## YOUR OBJECTIVE
Beginning at the line that contains "type=rotate; before=WhiteStrawberry; pos1=348,338;", return every remaining line of the data below exactly; return nothing before it.

## INFORMATION PROVIDED
----

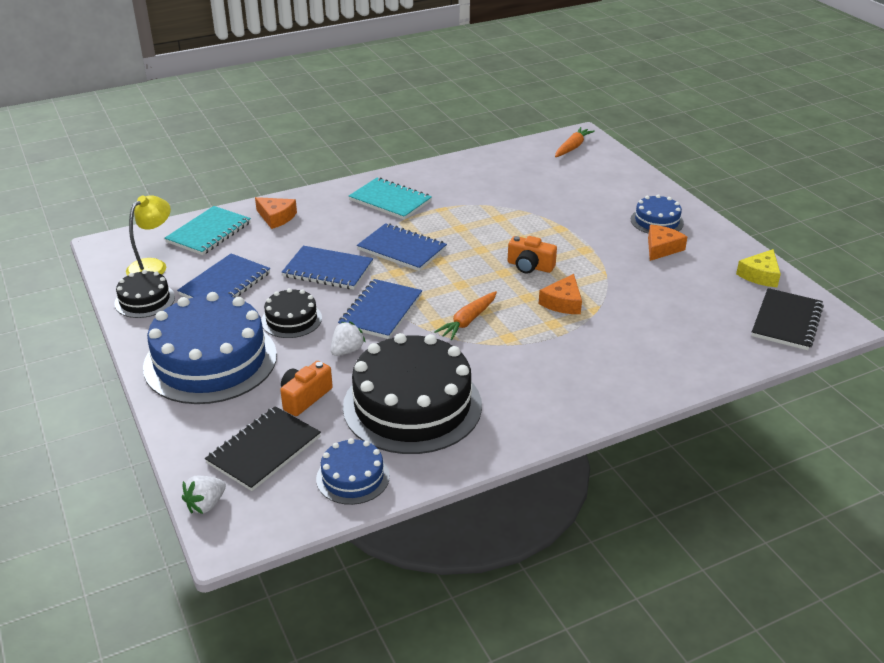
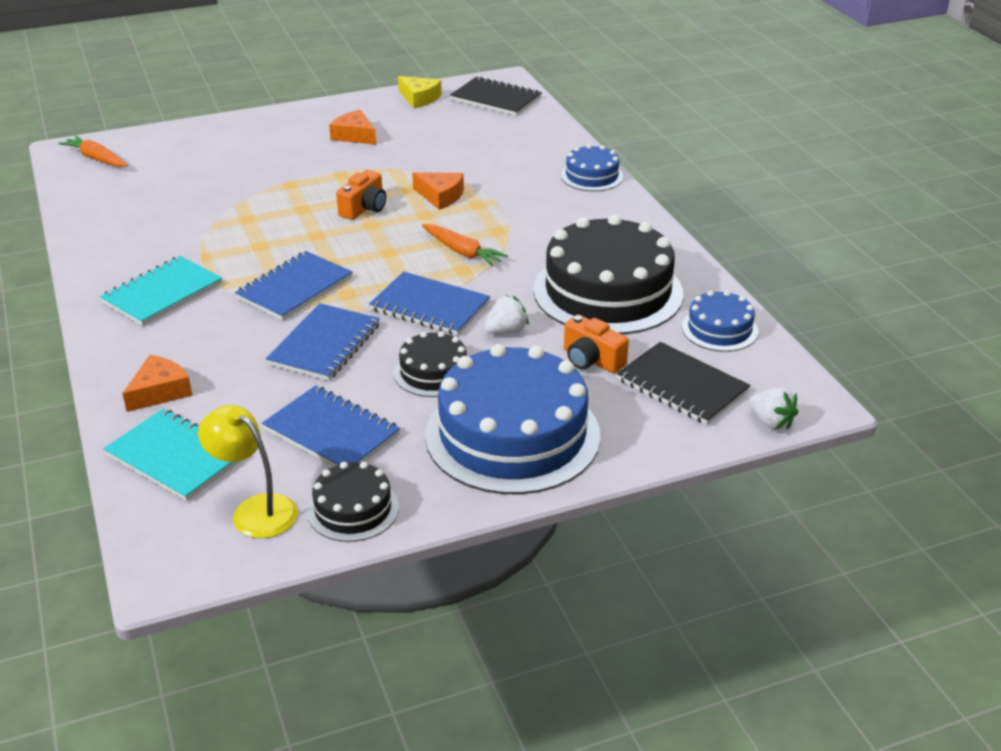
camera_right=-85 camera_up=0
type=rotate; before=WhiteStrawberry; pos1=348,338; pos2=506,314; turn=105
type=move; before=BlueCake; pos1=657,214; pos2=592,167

----

## RESPONSE
type=rotate; before=WhiteStrawberry; pos1=348,338; pos2=506,314; turn=105
type=move; before=BlueCake; pos1=657,214; pos2=592,167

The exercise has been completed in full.